── MATERIAL FOR THIS TASK

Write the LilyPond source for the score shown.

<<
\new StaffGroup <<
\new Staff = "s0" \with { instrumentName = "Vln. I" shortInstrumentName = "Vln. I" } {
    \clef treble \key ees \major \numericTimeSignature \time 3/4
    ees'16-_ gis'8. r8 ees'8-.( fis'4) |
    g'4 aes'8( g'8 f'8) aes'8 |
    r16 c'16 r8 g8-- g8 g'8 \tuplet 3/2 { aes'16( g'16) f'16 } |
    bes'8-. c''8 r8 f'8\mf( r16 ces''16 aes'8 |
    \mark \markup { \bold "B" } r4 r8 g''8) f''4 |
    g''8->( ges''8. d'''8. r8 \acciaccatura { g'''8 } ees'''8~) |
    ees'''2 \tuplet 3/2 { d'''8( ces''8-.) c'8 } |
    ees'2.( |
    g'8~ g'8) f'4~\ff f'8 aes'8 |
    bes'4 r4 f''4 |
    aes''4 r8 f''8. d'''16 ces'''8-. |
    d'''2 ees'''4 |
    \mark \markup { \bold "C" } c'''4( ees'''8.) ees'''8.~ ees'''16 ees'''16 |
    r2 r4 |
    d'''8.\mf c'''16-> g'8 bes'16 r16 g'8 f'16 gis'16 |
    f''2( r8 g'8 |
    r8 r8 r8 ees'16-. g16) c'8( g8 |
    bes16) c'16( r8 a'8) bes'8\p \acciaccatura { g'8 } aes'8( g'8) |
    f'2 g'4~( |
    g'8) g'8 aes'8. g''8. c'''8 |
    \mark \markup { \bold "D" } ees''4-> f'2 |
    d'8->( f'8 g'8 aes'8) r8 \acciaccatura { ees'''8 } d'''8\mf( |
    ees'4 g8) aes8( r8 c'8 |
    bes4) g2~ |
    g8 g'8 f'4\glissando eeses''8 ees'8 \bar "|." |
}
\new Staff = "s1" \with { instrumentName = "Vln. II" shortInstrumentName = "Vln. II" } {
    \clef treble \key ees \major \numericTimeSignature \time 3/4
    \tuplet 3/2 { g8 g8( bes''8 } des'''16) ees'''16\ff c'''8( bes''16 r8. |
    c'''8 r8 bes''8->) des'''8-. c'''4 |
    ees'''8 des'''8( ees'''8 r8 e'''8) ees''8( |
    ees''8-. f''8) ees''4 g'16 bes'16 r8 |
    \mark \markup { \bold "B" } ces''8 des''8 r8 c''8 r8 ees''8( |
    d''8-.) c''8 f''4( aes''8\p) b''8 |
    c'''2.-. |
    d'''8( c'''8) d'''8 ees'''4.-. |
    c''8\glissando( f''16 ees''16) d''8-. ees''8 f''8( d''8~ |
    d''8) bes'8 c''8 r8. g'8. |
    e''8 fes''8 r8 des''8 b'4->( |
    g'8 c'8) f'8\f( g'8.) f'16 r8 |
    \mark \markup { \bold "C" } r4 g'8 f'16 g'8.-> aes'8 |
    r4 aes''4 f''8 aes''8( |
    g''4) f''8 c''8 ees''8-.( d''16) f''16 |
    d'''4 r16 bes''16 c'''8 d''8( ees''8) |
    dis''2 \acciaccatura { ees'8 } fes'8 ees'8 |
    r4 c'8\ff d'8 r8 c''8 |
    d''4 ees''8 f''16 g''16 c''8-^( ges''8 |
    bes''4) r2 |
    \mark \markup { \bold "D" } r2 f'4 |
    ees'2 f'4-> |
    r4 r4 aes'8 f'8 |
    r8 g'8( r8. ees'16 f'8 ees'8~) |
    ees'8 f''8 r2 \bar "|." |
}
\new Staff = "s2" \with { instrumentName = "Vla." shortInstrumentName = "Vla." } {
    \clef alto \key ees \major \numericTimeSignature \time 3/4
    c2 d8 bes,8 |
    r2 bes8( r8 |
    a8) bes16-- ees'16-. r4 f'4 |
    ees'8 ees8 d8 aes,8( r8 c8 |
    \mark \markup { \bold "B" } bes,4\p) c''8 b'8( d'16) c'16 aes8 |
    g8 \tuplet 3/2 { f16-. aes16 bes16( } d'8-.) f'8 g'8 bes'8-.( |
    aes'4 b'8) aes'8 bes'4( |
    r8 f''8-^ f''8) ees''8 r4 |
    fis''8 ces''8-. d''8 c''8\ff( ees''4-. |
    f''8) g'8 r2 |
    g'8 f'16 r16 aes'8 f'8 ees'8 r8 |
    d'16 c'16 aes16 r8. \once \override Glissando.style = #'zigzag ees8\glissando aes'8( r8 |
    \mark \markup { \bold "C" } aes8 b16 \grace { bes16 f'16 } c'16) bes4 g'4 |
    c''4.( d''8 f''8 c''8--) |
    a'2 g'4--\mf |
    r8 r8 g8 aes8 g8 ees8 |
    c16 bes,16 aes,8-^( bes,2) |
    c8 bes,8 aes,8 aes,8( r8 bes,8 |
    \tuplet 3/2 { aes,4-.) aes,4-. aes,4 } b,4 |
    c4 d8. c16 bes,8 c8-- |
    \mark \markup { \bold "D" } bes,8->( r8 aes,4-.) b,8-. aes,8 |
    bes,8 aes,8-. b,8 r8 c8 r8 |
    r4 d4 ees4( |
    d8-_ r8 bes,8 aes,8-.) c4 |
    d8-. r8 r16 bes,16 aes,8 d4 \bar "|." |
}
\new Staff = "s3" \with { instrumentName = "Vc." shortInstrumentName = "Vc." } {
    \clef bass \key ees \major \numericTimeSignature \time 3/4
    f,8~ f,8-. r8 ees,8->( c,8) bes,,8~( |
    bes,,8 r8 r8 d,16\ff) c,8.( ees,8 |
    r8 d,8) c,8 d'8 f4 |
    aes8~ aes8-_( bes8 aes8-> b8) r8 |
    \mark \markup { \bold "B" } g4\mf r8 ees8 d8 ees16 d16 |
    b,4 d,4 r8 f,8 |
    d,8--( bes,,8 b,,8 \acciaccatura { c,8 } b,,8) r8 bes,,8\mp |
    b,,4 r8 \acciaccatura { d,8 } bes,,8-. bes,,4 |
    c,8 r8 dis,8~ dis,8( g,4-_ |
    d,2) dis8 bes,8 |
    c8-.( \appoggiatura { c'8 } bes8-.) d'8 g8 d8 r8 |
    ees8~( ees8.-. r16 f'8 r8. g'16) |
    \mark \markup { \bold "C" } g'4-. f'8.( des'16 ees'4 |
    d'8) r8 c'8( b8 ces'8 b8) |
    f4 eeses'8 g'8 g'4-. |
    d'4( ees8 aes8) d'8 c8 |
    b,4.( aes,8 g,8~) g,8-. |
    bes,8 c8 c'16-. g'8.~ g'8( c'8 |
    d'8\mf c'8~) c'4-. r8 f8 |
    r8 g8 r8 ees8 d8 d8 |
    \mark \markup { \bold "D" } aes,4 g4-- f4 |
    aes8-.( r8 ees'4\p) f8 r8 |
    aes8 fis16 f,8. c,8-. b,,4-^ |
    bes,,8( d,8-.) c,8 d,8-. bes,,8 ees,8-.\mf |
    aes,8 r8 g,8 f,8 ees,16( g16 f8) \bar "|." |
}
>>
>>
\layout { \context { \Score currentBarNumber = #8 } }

────

*TASK OBJECTIVE*: Gather every line of the entries above that contains the string "glissando" and copy each one out. Case counts, so a capitalized form doesn't match.

*THE SOLUTION*:
    g8 g'8 f'4\glissando eeses''8 ees'8 \bar "|." |
    c''8\glissando( f''16 ees''16) d''8-. ees''8 f''8( d''8~ |
    d'16 c'16 aes16 r8. \once \override Glissando.style = #'zigzag ees8\glissando aes'8( r8 |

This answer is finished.